[Recorded data]

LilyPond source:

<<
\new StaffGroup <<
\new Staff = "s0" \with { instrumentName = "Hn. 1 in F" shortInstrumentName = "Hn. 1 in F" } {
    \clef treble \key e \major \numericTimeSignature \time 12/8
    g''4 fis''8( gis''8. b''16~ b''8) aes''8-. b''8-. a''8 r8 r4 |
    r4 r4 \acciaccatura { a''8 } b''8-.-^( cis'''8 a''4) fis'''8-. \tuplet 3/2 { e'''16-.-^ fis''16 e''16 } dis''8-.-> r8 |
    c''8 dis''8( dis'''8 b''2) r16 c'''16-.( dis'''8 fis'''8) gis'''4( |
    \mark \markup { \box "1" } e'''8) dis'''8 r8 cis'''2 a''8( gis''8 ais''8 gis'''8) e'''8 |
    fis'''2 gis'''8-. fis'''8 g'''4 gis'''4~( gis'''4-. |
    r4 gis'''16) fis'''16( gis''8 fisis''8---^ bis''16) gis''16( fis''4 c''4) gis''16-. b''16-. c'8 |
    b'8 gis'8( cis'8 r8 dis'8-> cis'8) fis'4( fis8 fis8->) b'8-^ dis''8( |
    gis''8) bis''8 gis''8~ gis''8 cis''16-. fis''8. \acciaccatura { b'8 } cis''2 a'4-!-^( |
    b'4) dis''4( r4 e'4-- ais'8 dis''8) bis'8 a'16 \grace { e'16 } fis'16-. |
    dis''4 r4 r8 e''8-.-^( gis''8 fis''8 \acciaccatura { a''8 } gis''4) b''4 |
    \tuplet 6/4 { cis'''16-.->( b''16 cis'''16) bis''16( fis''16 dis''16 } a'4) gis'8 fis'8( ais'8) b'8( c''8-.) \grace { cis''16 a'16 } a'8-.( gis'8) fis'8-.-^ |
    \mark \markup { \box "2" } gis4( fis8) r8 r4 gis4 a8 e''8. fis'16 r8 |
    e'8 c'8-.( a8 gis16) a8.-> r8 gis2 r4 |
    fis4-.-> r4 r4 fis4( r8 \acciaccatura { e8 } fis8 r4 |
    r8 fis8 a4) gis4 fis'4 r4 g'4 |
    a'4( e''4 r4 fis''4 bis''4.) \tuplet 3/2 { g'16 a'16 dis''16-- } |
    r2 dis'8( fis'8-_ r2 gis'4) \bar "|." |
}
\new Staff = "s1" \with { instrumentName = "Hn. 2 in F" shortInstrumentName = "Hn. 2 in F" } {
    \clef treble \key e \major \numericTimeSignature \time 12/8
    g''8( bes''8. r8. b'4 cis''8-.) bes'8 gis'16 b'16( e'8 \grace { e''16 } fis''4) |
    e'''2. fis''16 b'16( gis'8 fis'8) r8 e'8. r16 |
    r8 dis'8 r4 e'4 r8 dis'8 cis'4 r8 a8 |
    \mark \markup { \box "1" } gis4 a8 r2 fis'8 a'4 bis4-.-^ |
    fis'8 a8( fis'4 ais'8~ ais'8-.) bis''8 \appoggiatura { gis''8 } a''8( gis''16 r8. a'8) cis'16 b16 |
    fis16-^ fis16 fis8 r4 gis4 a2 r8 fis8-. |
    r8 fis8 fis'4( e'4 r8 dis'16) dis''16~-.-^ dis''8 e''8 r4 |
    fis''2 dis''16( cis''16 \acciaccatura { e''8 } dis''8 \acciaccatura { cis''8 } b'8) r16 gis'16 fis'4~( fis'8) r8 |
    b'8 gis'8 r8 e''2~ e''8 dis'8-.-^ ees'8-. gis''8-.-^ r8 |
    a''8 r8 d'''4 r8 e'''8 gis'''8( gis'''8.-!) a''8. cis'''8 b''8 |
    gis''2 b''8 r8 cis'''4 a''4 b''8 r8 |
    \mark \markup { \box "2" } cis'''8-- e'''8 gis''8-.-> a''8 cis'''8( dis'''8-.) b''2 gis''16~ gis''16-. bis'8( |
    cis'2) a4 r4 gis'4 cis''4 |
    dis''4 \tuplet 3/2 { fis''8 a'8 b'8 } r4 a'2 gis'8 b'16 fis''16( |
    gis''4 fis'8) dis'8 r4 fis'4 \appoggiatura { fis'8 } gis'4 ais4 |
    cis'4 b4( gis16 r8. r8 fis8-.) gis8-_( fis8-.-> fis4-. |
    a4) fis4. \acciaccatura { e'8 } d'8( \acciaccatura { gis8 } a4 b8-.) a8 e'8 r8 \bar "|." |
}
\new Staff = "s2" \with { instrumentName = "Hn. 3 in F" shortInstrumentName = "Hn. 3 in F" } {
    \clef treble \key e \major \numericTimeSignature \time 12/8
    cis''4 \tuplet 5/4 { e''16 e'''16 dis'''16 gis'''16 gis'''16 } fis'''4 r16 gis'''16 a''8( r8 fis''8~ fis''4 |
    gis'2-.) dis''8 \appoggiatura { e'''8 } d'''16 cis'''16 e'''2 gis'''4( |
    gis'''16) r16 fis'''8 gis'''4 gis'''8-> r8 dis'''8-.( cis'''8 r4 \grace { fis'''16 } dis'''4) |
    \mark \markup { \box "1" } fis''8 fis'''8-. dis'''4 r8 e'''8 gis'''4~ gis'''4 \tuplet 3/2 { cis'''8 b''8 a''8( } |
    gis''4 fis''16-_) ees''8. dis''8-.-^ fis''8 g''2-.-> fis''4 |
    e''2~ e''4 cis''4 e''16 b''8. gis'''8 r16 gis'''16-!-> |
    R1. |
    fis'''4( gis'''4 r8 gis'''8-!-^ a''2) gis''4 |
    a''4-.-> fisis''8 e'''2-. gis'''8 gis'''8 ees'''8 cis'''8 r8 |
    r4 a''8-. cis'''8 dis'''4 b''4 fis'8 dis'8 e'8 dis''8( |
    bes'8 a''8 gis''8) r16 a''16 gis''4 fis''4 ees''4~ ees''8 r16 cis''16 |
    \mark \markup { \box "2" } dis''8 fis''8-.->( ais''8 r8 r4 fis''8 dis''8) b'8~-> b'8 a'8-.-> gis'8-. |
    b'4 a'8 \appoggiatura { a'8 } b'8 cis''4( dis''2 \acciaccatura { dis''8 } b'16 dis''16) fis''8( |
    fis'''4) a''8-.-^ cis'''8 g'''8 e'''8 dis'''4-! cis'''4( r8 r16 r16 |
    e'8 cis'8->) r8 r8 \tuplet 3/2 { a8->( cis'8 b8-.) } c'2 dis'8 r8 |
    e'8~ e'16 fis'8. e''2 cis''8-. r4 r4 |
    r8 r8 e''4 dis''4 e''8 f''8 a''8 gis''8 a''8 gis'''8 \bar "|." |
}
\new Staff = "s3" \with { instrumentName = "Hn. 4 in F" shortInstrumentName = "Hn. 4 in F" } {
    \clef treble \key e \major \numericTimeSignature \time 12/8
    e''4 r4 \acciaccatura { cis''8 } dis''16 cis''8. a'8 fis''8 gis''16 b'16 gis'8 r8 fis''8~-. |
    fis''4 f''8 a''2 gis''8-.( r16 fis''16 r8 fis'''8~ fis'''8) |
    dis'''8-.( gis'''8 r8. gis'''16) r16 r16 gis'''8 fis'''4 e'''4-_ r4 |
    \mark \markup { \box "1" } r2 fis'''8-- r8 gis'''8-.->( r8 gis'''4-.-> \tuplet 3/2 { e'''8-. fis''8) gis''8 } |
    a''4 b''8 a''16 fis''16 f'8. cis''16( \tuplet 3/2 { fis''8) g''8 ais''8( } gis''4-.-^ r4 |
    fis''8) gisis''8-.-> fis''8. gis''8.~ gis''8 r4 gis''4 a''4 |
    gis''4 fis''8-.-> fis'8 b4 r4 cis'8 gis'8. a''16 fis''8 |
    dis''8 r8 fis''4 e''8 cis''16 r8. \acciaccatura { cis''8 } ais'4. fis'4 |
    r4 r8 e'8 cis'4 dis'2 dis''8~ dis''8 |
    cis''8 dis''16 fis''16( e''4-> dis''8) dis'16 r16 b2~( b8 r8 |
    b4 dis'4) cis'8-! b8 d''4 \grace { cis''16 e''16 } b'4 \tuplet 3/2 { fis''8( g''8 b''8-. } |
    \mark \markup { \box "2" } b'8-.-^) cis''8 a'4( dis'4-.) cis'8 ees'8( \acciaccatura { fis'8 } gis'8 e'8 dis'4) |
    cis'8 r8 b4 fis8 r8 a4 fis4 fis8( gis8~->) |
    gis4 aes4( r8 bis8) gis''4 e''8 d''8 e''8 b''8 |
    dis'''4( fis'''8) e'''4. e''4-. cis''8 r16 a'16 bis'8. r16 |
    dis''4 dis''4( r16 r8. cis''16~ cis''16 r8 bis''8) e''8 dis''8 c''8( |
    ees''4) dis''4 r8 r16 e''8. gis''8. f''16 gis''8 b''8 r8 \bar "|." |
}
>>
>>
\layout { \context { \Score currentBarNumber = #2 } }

== REQUIRED TASK ==
How many lines of the data contain the string "fisis"? Reply with the number only.

== SOLUTION FOR THIS EXERCISE ==
2